DIRECTION - Lay out the data below, from the line containing "Mohd Syahir Mohd Rosdi (156, 611)" through the line containing "Cheong Jun Hoong (156, 310)", as a JSON list of strings with one string per line, both end lines included and blank lines left out.

Word and item position data -
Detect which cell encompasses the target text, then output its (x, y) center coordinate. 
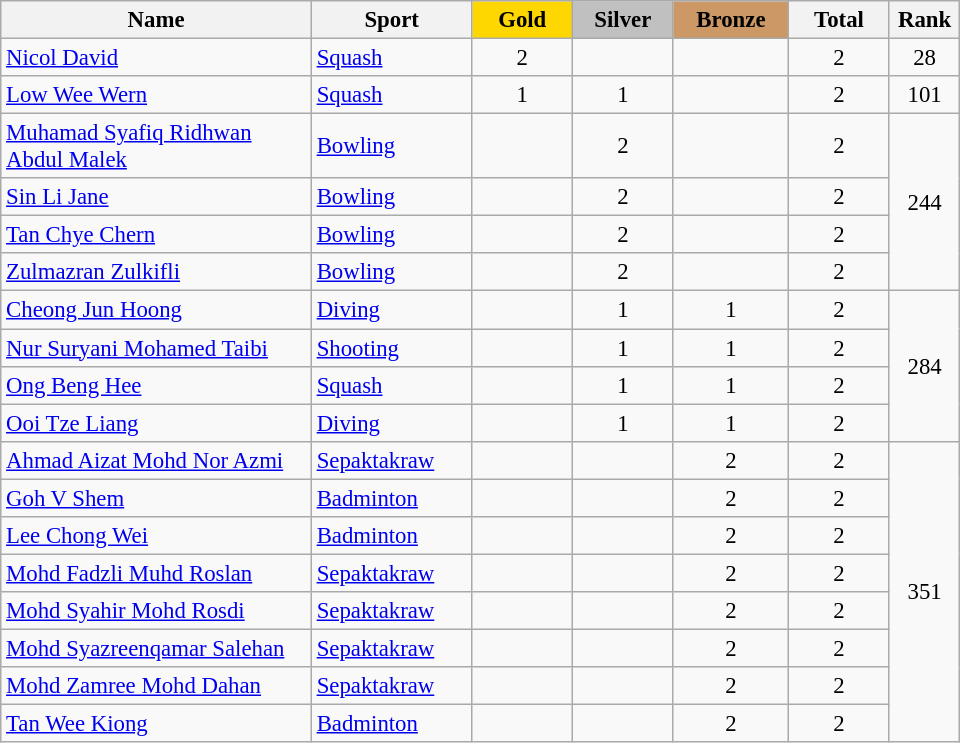
Mohd Syahir Mohd Rosdi (156, 611)
Sin Li Jane (156, 197)
Mohd Syazreenqamar Salehan (156, 648)
Ooi Tze Liang (156, 423)
Goh V Shem (156, 498)
Low Wee Wern (156, 95)
Sport (392, 20)
Tan Wee Kiong (156, 724)
Nur Suryani Mohamed Taibi (156, 348)
Ong Beng Hee (156, 385)
Lee Chong Wei (156, 536)
28 (924, 58)
244 (924, 202)
Gold (522, 20)
Silver (624, 20)
Mohd Zamree Mohd Dahan (156, 686)
284 (924, 366)
Nicol David (156, 58)
351 (924, 592)
Mohd Fadzli Muhd Roslan (156, 573)
101 (924, 95)
Cheong Jun Hoong (156, 310)
Zulmazran Zulkifli (156, 273)
Ahmad Aizat Mohd Nor Azmi (156, 460)
Tan Chye Chern (156, 235)
Name (156, 20)
Rank (924, 20)
Bronze (731, 20)
Shooting (392, 348)
Muhamad Syafiq Ridhwan Abdul Malek (156, 146)
Total (840, 20)
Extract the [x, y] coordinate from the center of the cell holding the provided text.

TASK RESULT -
[
  "Mohd Syahir Mohd Rosdi (156, 611)",
  "Sin Li Jane (156, 197)",
  "Mohd Syazreenqamar Salehan (156, 648)",
  "Ooi Tze Liang (156, 423)",
  "Goh V Shem (156, 498)",
  "Low Wee Wern (156, 95)",
  "Sport (392, 20)",
  "Tan Wee Kiong (156, 724)",
  "Nur Suryani Mohamed Taibi (156, 348)",
  "Ong Beng Hee (156, 385)",
  "Lee Chong Wei (156, 536)",
  "28 (924, 58)",
  "244 (924, 202)",
  "Gold (522, 20)",
  "Silver (624, 20)",
  "Mohd Zamree Mohd Dahan (156, 686)",
  "284 (924, 366)",
  "Nicol David (156, 58)",
  "351 (924, 592)",
  "Mohd Fadzli Muhd Roslan (156, 573)",
  "101 (924, 95)",
  "Cheong Jun Hoong (156, 310)"
]